Scene comparison data:
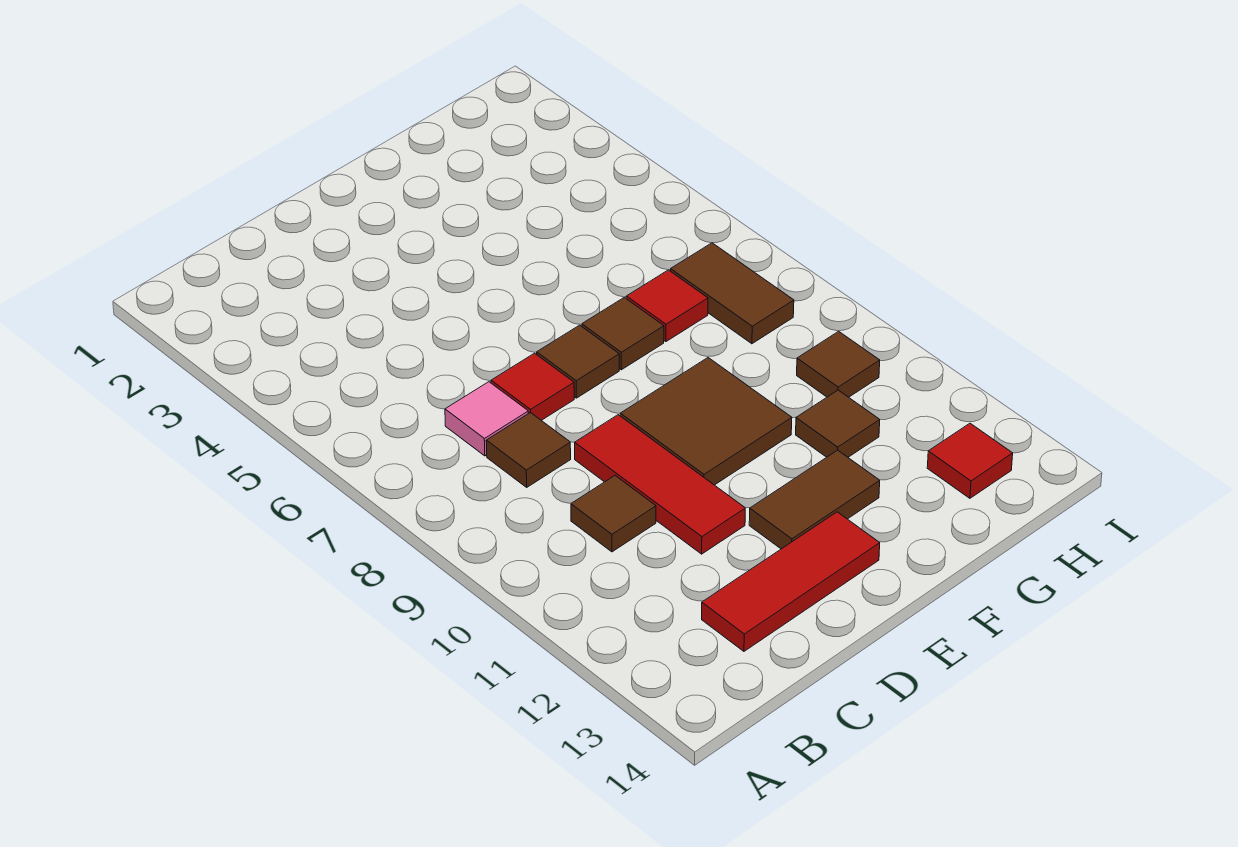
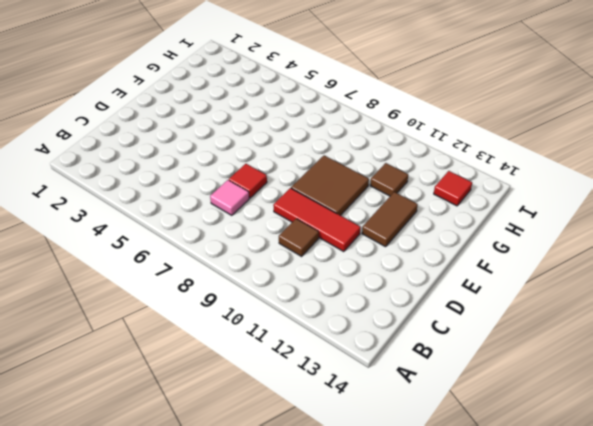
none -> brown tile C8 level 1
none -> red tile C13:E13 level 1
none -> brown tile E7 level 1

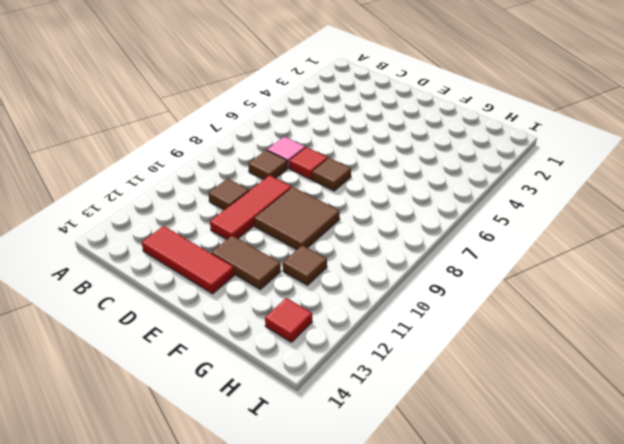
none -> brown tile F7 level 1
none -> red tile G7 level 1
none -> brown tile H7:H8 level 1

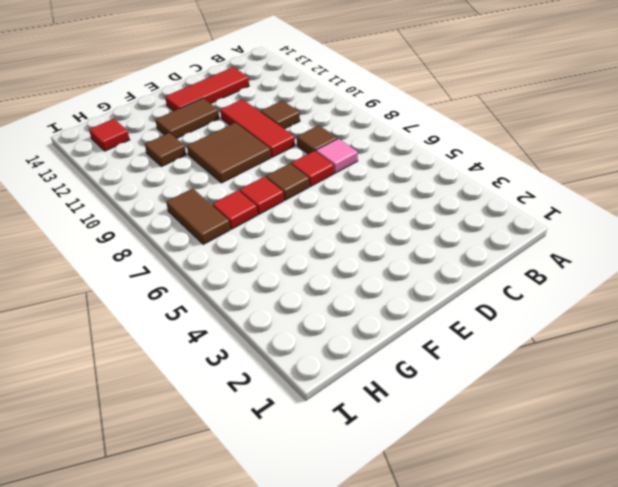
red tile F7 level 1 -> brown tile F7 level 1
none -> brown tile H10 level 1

...

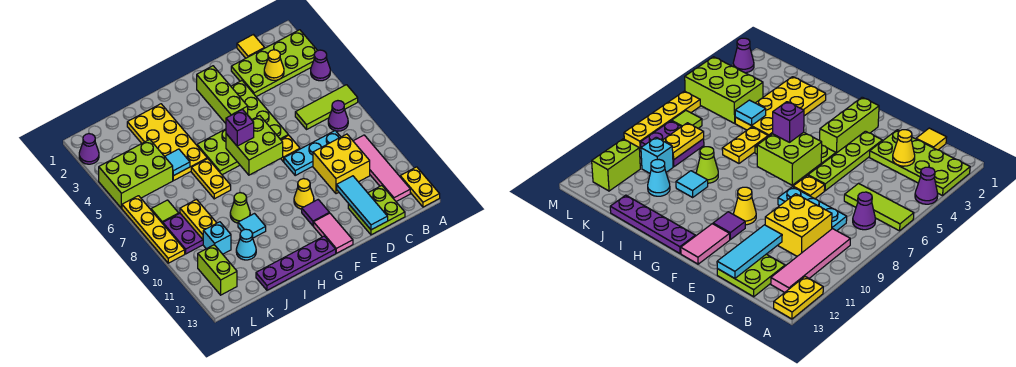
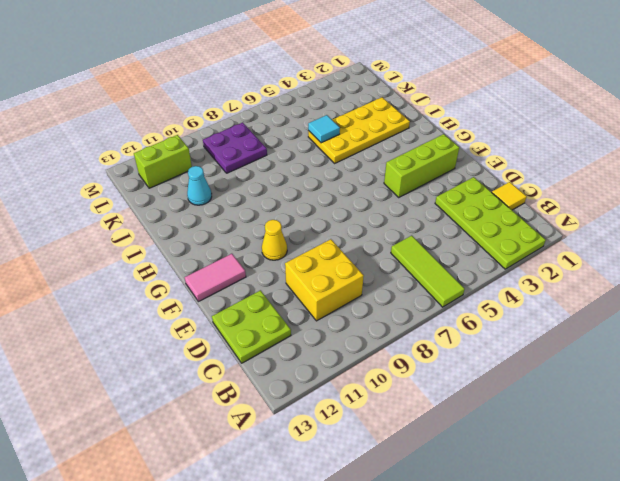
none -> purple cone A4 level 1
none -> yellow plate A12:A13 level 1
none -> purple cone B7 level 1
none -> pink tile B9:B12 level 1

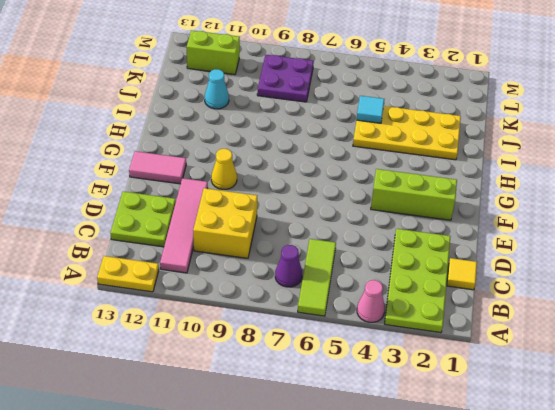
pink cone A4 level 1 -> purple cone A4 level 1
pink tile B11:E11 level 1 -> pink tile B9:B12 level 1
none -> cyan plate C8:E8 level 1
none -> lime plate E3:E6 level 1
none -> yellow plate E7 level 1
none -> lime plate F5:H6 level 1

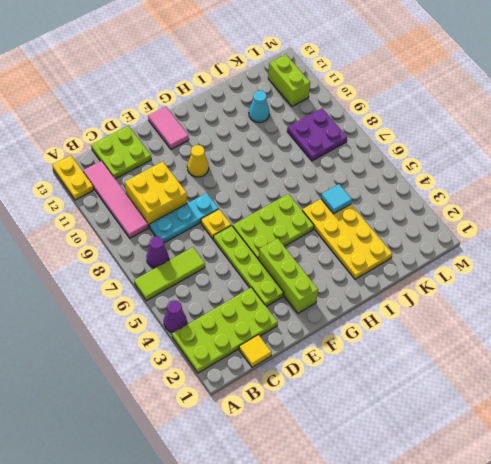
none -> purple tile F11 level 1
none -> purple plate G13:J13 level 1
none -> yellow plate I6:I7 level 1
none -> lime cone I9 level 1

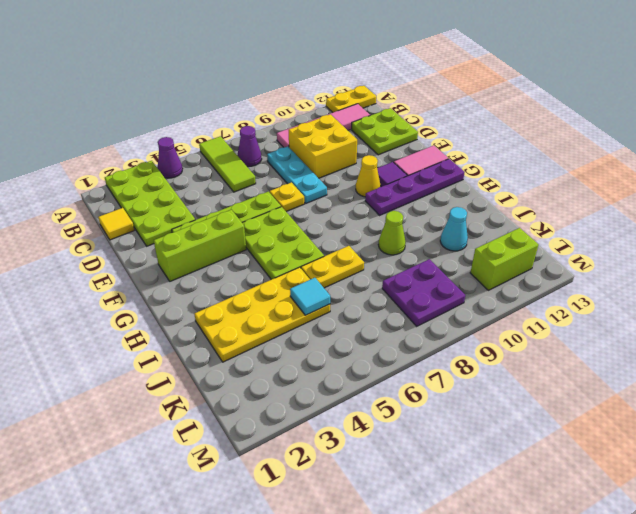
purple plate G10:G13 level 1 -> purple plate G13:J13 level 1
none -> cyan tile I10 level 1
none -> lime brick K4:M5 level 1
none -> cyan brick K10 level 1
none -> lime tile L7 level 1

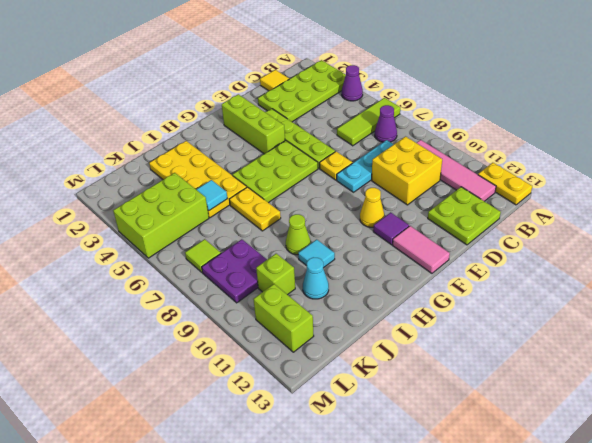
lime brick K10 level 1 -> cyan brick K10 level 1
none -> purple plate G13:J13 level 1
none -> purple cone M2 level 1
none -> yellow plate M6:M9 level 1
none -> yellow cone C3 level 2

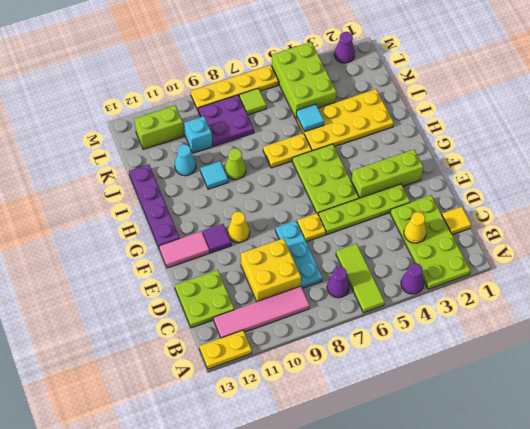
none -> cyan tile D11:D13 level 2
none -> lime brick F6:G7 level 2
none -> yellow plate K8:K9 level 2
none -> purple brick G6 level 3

▸ **To do**
Give back exactly, and solely, the section of the data above bounded by the line containing "none -> brown tile C8 level 1" and the line containing "none -> brown tile H10 level 1", both bounding lines included and pictures omitted.

▸ **Result**
none -> brown tile C8 level 1
none -> red tile C13:E13 level 1
none -> brown tile E7 level 1

none -> brown tile F7 level 1
none -> red tile G7 level 1
none -> brown tile H7:H8 level 1

red tile F7 level 1 -> brown tile F7 level 1
none -> brown tile H10 level 1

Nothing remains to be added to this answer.